• **WHAT TO WORK ON**:
Every record must be given again word for word; no picture belongs in the copy.
BEGIN LISTED ENTRIES
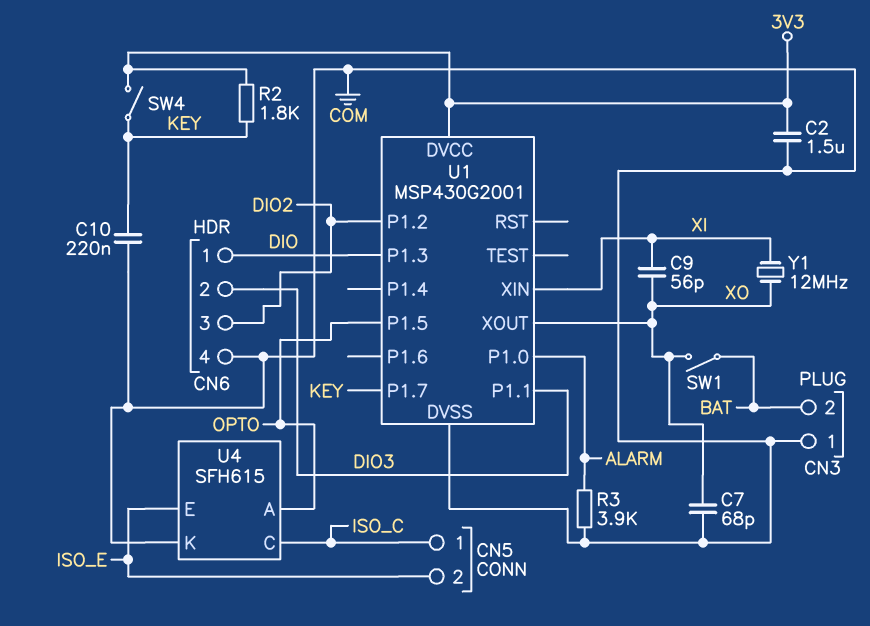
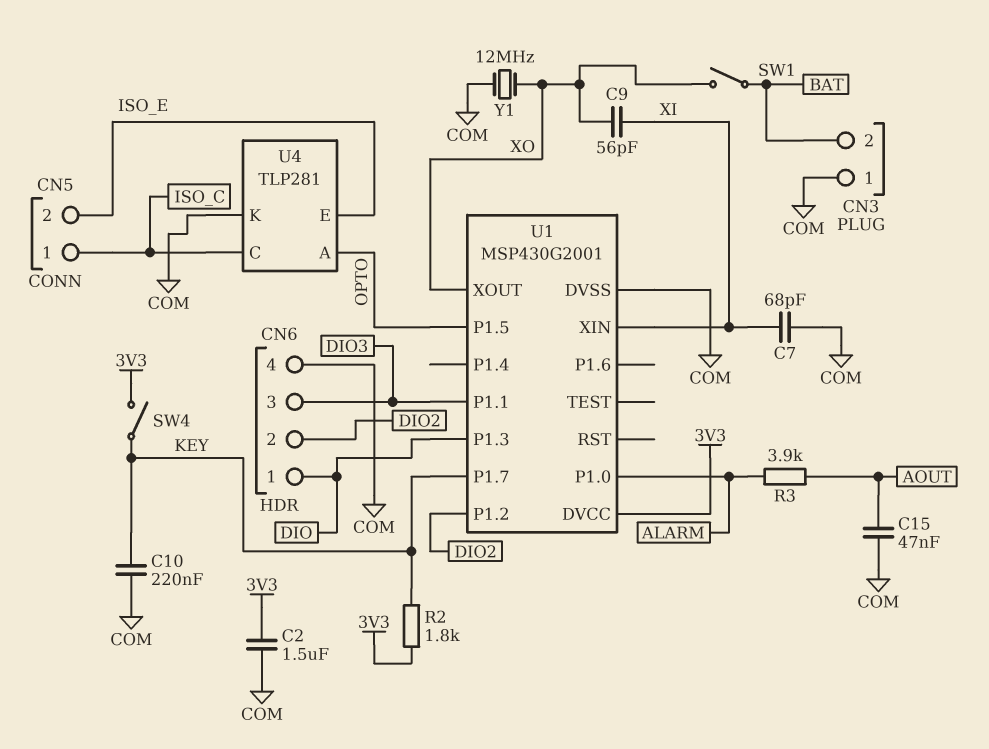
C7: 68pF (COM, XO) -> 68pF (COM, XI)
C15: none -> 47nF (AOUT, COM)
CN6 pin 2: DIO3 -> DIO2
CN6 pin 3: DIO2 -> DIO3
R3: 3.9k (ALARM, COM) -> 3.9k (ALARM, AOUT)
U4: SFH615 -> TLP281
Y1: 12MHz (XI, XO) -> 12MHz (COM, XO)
END LISTED ENTRIES
• **ANSWER BOX**:
C7: 68pF (COM, XO) -> 68pF (COM, XI)
C15: none -> 47nF (AOUT, COM)
CN6 pin 2: DIO3 -> DIO2
CN6 pin 3: DIO2 -> DIO3
R3: 3.9k (ALARM, COM) -> 3.9k (ALARM, AOUT)
U4: SFH615 -> TLP281
Y1: 12MHz (XI, XO) -> 12MHz (COM, XO)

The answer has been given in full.